• Exercise:
From the first line to the last, retype everything below exactly, minus the pictures.

• Dataset excerpt:
┌────────

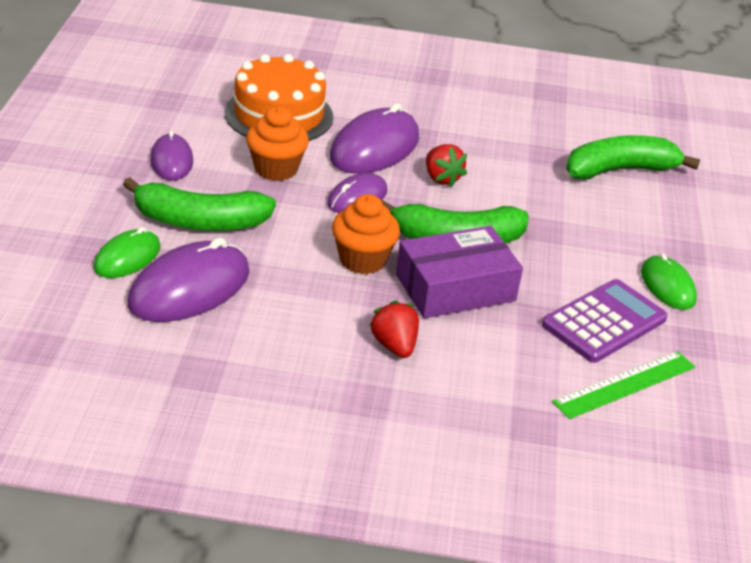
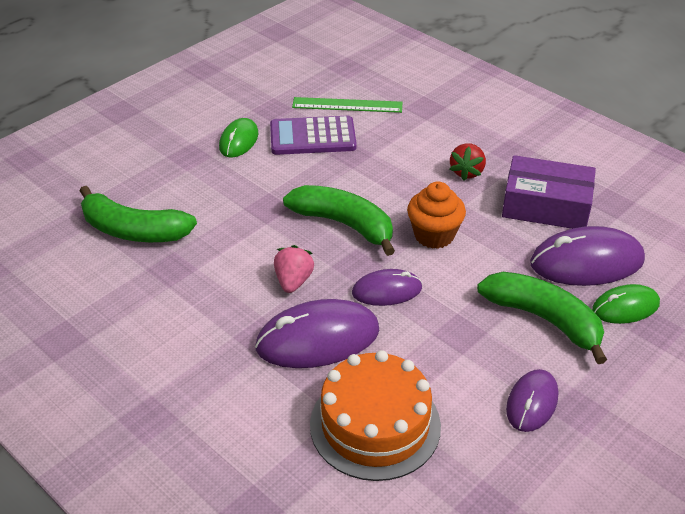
camera: 140 degrees left, 5 degrees up
(276, 169) = (434, 351): orange cupcake -> none
(441, 178) = (293, 281): red strawberry -> pink strawberry
(455, 288) = (386, 191): purple box -> purple box (546, 205)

└────────

• Exercise response:
camera: 140 degrees left, 5 degrees up
(276, 169) = (434, 351): orange cupcake -> none
(441, 178) = (293, 281): red strawberry -> pink strawberry
(455, 288) = (386, 191): purple box -> purple box (546, 205)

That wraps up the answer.